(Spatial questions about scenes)
####################

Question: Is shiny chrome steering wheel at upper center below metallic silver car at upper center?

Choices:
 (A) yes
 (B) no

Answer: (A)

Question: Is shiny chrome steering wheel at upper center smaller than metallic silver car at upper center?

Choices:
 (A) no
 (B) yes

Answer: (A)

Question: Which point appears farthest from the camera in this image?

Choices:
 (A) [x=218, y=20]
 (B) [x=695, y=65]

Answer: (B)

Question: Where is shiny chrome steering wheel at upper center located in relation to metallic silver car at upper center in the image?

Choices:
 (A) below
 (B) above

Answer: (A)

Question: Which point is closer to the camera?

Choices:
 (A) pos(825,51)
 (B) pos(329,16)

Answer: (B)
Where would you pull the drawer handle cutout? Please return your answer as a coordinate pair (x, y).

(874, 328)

####################

• _WHAT TO PRODUCE_
Count the lines above that contain the string "steering", treating uppercase and lowercase as different, and reply with the number alone.

• _EXERCISE RESULT_
3